### PROBLEM TO WORK ON
Starting with the line that contains "cyan circle: (52, 32) -> (50, 44), moved", repeat exactly every line through the last one in the records below, and leave out the pictures.

Image sequences with motion text:

____________

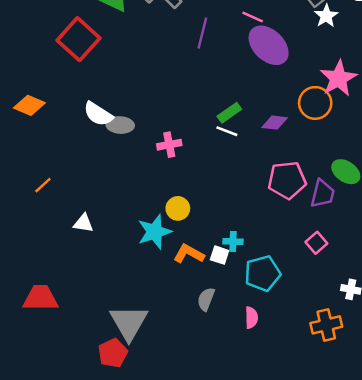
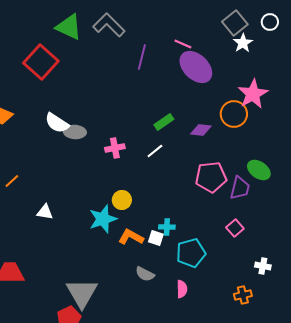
white line: (227, 131) -> (155, 151), moved, turned -60
gray semicircle: (206, 299) -> (145, 274), turned -84
orange cross: (326, 325) -> (243, 295), size x0.7

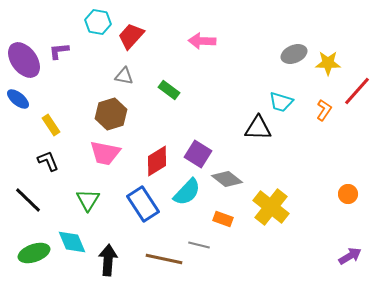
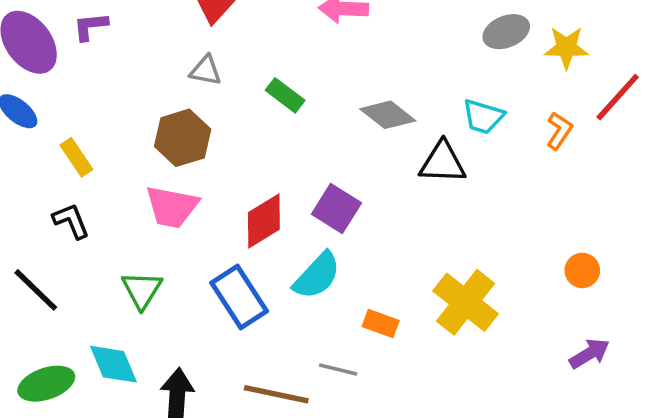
gray diamond: (227, 179) -> (388, 115), moved
orange circle: (348, 194) -> (582, 270), moved
purple arrow: (350, 256) -> (589, 354), moved

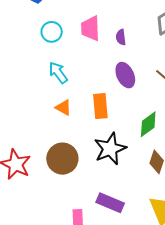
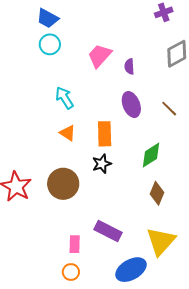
pink trapezoid: (90, 28) -> (100, 56), turned 40
cyan circle: (52, 32) -> (50, 44), moved
black star: (110, 149) -> (102, 164), moved, size x0.6

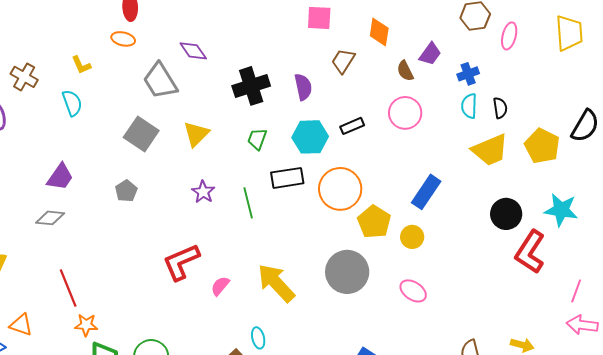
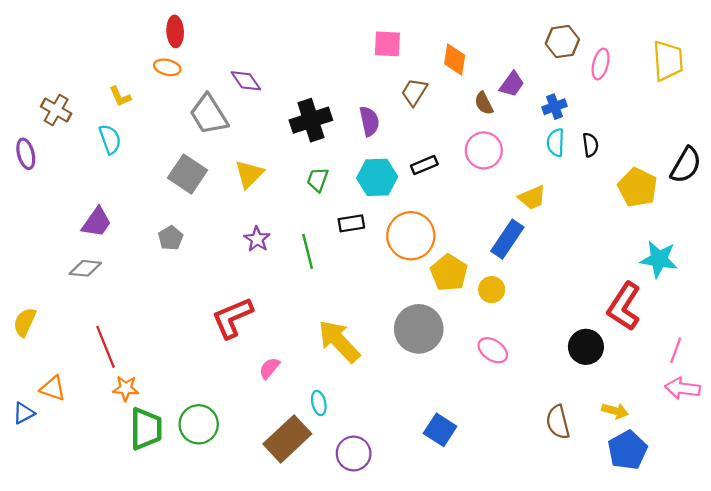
yellow trapezoid: (490, 150) -> (532, 198), moved, size x0.7
black rectangle: (287, 178) -> (351, 223), size x0.7
black circle: (506, 214) -> (586, 347), moved
pink semicircle: (220, 286) -> (269, 368), moved

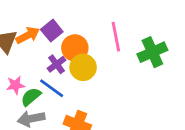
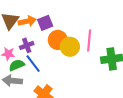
purple cross: (57, 64) -> (27, 45), moved
yellow circle: (83, 67) -> (70, 47), moved

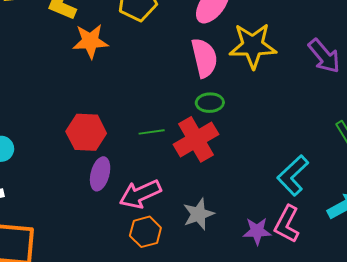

____________

### RESPONSE FOR THIS EXERCISE
cyan circle: (52, 32) -> (50, 44), moved
black star: (110, 149) -> (102, 164), moved, size x0.6

yellow trapezoid: (490, 150) -> (532, 198), moved, size x0.7
black rectangle: (287, 178) -> (351, 223), size x0.7
black circle: (506, 214) -> (586, 347), moved
pink semicircle: (220, 286) -> (269, 368), moved

purple cross: (57, 64) -> (27, 45), moved
yellow circle: (83, 67) -> (70, 47), moved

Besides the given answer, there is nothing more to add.